== Problem to work on ==
Once the line with "building: [125,386,174,436] ->" is found in the entries below, repeat it and each following line exactly, up to and including the line with "building: none -> [138,33,210,110]". Add no other lines.
•••••
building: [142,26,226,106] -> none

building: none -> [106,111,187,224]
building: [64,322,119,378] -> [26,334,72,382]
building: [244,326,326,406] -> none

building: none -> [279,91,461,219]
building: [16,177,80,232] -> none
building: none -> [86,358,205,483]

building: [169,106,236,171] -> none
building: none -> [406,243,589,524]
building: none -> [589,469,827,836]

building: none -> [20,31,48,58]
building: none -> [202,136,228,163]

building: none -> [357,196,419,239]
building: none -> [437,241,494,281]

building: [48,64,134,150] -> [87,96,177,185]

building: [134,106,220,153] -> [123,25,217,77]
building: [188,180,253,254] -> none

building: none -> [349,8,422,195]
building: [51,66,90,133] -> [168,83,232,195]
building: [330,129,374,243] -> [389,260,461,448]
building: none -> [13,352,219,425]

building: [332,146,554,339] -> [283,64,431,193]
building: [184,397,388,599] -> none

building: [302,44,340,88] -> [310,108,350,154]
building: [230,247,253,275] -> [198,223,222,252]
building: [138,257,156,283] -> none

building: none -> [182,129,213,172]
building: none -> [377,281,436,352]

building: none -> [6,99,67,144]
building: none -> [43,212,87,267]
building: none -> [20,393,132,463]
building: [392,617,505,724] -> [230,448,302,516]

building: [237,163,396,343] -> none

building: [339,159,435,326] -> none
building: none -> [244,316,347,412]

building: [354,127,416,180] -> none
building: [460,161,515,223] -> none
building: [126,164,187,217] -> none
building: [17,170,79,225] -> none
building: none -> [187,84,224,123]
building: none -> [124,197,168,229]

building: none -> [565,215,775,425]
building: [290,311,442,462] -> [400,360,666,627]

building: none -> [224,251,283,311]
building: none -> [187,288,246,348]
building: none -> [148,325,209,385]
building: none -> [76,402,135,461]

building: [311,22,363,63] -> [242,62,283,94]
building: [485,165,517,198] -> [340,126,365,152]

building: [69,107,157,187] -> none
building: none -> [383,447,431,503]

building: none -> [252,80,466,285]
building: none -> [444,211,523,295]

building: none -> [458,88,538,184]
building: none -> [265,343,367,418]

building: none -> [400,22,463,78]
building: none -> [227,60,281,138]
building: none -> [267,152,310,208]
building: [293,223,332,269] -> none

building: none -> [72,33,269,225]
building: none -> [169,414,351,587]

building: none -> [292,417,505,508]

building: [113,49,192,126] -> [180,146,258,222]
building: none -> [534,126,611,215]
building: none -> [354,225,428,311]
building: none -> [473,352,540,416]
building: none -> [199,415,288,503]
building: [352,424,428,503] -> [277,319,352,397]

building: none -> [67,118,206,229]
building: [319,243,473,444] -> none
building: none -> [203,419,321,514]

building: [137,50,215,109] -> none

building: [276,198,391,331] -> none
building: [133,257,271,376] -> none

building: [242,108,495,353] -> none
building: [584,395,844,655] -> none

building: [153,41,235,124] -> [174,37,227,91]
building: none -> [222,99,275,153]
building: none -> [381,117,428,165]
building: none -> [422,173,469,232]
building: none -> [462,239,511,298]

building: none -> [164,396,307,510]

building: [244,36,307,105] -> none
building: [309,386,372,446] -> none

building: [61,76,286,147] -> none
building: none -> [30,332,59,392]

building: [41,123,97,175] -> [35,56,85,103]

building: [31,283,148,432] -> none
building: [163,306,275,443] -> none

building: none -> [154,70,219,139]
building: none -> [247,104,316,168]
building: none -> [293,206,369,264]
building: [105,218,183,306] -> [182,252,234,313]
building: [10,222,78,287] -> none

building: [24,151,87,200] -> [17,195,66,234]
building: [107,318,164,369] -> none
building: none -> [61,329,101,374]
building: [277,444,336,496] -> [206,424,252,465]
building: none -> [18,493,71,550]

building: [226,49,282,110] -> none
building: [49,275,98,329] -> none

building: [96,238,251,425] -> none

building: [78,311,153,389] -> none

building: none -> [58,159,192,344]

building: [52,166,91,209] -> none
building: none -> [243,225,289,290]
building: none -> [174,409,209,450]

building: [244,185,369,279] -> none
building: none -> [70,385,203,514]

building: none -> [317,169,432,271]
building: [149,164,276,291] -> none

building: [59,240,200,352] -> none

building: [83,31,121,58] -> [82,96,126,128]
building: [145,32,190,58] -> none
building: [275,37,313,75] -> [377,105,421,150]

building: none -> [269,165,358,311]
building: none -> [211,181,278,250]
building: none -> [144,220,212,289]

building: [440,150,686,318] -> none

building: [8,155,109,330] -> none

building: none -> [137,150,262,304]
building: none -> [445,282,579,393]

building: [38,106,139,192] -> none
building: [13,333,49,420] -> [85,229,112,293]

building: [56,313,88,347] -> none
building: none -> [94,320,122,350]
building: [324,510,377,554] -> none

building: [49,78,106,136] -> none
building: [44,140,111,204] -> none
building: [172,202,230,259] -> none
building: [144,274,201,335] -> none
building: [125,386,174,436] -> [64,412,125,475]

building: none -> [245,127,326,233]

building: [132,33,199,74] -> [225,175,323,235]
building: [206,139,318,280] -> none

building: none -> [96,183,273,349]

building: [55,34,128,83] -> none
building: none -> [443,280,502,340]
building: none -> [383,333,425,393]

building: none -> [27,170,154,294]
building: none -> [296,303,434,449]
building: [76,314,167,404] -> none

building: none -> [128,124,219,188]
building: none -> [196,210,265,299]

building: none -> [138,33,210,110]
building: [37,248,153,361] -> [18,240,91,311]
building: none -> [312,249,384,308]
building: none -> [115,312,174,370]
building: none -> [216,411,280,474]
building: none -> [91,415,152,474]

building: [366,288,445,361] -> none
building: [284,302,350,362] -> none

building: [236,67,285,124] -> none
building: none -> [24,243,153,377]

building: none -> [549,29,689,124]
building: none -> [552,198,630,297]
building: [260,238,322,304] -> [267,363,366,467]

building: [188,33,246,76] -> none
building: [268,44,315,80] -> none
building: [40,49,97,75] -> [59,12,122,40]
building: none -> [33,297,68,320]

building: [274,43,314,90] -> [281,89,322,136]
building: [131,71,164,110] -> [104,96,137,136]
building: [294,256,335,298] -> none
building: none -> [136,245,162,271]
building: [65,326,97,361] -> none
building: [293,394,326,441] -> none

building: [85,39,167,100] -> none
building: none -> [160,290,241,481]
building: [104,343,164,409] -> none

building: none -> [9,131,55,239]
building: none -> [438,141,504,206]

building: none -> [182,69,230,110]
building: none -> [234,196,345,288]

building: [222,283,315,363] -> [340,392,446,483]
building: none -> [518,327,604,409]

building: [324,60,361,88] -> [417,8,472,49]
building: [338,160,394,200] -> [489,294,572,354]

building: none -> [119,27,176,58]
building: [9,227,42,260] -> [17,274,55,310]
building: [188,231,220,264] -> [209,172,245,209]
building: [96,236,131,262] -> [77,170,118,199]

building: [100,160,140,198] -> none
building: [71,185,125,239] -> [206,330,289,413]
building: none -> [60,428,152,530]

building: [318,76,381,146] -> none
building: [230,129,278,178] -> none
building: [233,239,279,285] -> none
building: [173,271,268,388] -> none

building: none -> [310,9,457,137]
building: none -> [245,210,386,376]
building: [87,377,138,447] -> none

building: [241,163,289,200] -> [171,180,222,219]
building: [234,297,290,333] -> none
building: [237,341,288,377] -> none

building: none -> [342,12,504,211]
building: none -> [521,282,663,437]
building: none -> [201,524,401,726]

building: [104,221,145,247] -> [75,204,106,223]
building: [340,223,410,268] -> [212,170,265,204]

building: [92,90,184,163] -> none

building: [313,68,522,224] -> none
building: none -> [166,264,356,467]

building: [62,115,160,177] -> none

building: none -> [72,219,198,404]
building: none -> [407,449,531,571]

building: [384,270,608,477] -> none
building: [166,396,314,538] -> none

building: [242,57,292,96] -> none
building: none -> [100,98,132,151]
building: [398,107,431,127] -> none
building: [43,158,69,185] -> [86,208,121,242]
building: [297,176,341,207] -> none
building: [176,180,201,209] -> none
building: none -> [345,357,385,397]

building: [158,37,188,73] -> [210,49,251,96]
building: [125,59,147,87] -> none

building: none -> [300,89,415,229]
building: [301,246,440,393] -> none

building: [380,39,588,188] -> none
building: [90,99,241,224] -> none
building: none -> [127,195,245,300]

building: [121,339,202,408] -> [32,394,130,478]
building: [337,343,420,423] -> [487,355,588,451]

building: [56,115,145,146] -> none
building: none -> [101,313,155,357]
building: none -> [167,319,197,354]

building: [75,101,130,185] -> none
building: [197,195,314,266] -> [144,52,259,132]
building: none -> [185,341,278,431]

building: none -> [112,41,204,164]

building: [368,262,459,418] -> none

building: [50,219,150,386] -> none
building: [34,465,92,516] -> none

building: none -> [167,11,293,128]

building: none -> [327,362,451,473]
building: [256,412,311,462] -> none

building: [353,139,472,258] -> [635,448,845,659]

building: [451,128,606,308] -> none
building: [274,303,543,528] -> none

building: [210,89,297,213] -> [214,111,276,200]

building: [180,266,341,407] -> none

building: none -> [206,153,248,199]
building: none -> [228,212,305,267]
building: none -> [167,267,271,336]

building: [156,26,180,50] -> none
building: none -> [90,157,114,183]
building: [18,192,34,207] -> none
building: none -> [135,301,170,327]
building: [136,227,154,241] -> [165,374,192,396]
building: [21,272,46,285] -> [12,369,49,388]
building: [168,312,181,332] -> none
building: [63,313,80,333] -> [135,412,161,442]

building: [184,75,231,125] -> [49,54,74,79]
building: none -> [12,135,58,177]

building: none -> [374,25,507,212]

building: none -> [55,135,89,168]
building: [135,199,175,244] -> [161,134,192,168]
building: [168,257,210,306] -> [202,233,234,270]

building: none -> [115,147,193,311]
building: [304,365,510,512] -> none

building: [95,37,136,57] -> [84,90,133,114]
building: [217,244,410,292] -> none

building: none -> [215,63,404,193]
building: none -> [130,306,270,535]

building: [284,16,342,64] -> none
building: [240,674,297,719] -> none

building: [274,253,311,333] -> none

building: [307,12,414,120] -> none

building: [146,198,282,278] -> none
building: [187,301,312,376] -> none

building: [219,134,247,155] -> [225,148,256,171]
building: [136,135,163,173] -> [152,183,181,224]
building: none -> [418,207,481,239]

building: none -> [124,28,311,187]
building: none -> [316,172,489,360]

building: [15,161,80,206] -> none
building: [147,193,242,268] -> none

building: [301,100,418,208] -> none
•••••
== Task solution ==
building: [125,386,174,436] -> [64,412,125,475]

building: none -> [245,127,326,233]

building: [132,33,199,74] -> [225,175,323,235]
building: [206,139,318,280] -> none

building: none -> [96,183,273,349]

building: [55,34,128,83] -> none
building: none -> [443,280,502,340]
building: none -> [383,333,425,393]

building: none -> [27,170,154,294]
building: none -> [296,303,434,449]
building: [76,314,167,404] -> none

building: none -> [128,124,219,188]
building: none -> [196,210,265,299]

building: none -> [138,33,210,110]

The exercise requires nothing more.